INSTRUCTIONS FOR THE TASK: Return the lines from the line containing "grey goblet: 1 -> 2" through the last line of the material below, exactly as they appear and with no others.

--------------------

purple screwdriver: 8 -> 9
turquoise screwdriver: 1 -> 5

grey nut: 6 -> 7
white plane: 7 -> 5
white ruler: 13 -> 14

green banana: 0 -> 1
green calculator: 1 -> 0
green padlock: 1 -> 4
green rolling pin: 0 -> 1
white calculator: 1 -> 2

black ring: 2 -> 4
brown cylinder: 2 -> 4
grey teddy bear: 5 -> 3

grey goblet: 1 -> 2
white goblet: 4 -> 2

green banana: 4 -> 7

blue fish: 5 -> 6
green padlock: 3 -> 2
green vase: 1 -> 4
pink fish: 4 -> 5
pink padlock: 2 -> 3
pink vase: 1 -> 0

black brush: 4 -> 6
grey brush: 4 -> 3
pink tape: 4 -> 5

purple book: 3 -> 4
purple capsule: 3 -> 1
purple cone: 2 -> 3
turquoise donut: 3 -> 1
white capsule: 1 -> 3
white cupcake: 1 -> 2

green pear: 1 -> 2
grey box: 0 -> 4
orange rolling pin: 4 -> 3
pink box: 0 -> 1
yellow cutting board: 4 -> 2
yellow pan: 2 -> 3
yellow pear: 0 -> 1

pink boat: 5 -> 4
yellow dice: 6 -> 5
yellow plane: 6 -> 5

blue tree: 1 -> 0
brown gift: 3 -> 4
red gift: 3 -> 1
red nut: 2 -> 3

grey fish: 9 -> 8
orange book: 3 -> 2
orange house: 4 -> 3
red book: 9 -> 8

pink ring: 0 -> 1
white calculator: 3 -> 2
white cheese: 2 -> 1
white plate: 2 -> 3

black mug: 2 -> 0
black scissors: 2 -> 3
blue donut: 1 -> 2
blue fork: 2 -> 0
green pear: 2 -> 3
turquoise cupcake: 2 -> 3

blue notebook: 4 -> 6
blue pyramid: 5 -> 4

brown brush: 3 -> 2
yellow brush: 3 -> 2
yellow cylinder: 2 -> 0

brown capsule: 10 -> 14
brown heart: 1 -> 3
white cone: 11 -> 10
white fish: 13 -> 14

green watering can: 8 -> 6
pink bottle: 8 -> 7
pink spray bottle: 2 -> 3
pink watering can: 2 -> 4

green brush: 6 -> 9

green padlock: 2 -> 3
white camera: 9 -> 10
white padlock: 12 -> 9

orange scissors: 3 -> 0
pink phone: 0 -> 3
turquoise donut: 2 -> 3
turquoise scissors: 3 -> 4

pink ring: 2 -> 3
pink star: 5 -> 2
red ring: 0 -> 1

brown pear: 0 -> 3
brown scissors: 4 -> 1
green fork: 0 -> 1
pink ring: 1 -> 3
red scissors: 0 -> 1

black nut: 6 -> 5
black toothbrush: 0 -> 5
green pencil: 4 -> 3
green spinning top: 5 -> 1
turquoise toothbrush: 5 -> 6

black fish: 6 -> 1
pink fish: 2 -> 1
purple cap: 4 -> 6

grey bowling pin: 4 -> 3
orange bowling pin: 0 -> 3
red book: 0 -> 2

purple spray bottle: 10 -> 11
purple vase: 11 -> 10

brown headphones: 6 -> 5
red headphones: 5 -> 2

--------------------

THE ANSWER:
grey goblet: 1 -> 2
white goblet: 4 -> 2

green banana: 4 -> 7

blue fish: 5 -> 6
green padlock: 3 -> 2
green vase: 1 -> 4
pink fish: 4 -> 5
pink padlock: 2 -> 3
pink vase: 1 -> 0

black brush: 4 -> 6
grey brush: 4 -> 3
pink tape: 4 -> 5

purple book: 3 -> 4
purple capsule: 3 -> 1
purple cone: 2 -> 3
turquoise donut: 3 -> 1
white capsule: 1 -> 3
white cupcake: 1 -> 2

green pear: 1 -> 2
grey box: 0 -> 4
orange rolling pin: 4 -> 3
pink box: 0 -> 1
yellow cutting board: 4 -> 2
yellow pan: 2 -> 3
yellow pear: 0 -> 1

pink boat: 5 -> 4
yellow dice: 6 -> 5
yellow plane: 6 -> 5

blue tree: 1 -> 0
brown gift: 3 -> 4
red gift: 3 -> 1
red nut: 2 -> 3

grey fish: 9 -> 8
orange book: 3 -> 2
orange house: 4 -> 3
red book: 9 -> 8

pink ring: 0 -> 1
white calculator: 3 -> 2
white cheese: 2 -> 1
white plate: 2 -> 3

black mug: 2 -> 0
black scissors: 2 -> 3
blue donut: 1 -> 2
blue fork: 2 -> 0
green pear: 2 -> 3
turquoise cupcake: 2 -> 3

blue notebook: 4 -> 6
blue pyramid: 5 -> 4

brown brush: 3 -> 2
yellow brush: 3 -> 2
yellow cylinder: 2 -> 0

brown capsule: 10 -> 14
brown heart: 1 -> 3
white cone: 11 -> 10
white fish: 13 -> 14

green watering can: 8 -> 6
pink bottle: 8 -> 7
pink spray bottle: 2 -> 3
pink watering can: 2 -> 4

green brush: 6 -> 9

green padlock: 2 -> 3
white camera: 9 -> 10
white padlock: 12 -> 9

orange scissors: 3 -> 0
pink phone: 0 -> 3
turquoise donut: 2 -> 3
turquoise scissors: 3 -> 4

pink ring: 2 -> 3
pink star: 5 -> 2
red ring: 0 -> 1

brown pear: 0 -> 3
brown scissors: 4 -> 1
green fork: 0 -> 1
pink ring: 1 -> 3
red scissors: 0 -> 1

black nut: 6 -> 5
black toothbrush: 0 -> 5
green pencil: 4 -> 3
green spinning top: 5 -> 1
turquoise toothbrush: 5 -> 6

black fish: 6 -> 1
pink fish: 2 -> 1
purple cap: 4 -> 6

grey bowling pin: 4 -> 3
orange bowling pin: 0 -> 3
red book: 0 -> 2

purple spray bottle: 10 -> 11
purple vase: 11 -> 10

brown headphones: 6 -> 5
red headphones: 5 -> 2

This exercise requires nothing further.